§ **EXERCISE**:
Go through the listing and copy each line that has the string "tape" in it.

■ ■ ■ ■ ■ ■ ■

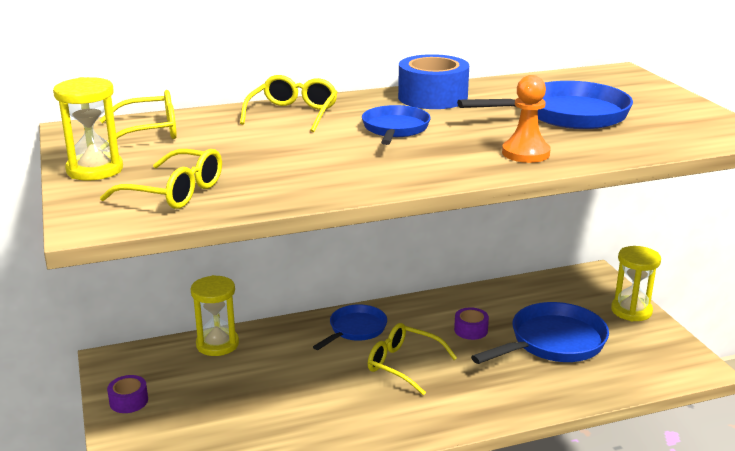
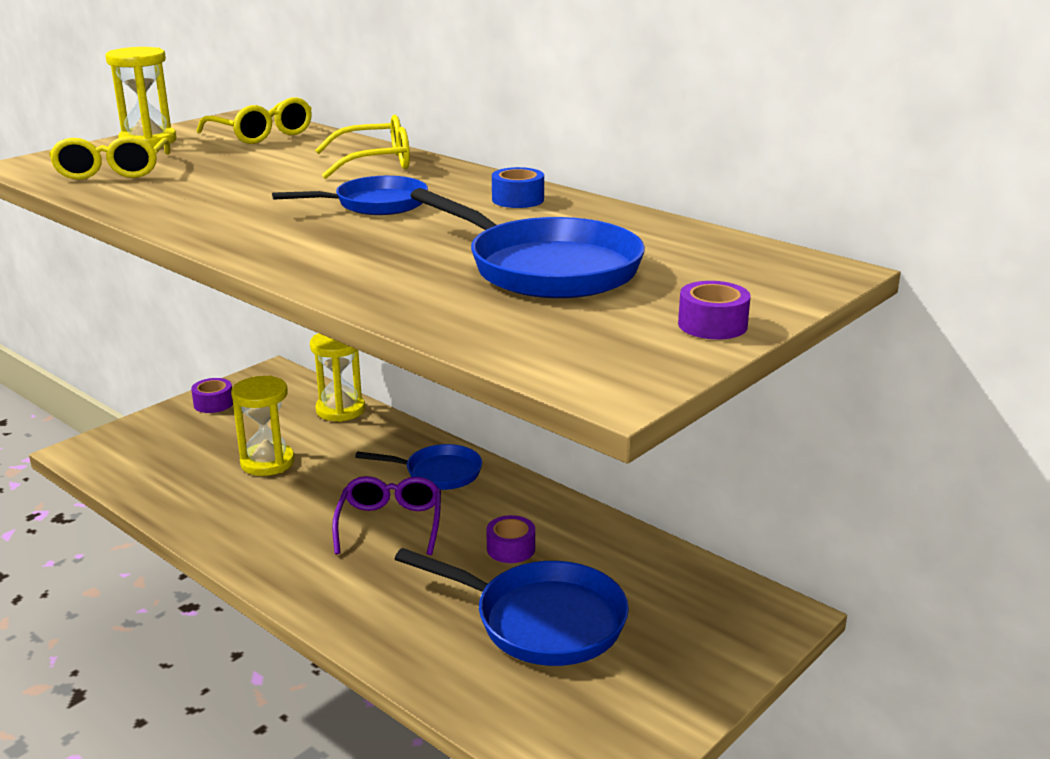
camera: 60 degrees right, 0 degrees up
(403, 365) = (390, 524): yellow glasses -> purple glasses
(432, 97) = (518, 199): blue tape -> blue tape, size x0.52
(525, 153) = (358, 269): orange pawn -> none
(631, 311) = (706, 675): yellow hourglass -> yellow hourglass (267, 462)
(678, 103) = (712, 325): none -> purple tape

■ ■ ■ ■ ■ ■ ■

§ **ANSWER SECTION**:
(432, 97) = (518, 199): blue tape -> blue tape, size x0.52
(678, 103) = (712, 325): none -> purple tape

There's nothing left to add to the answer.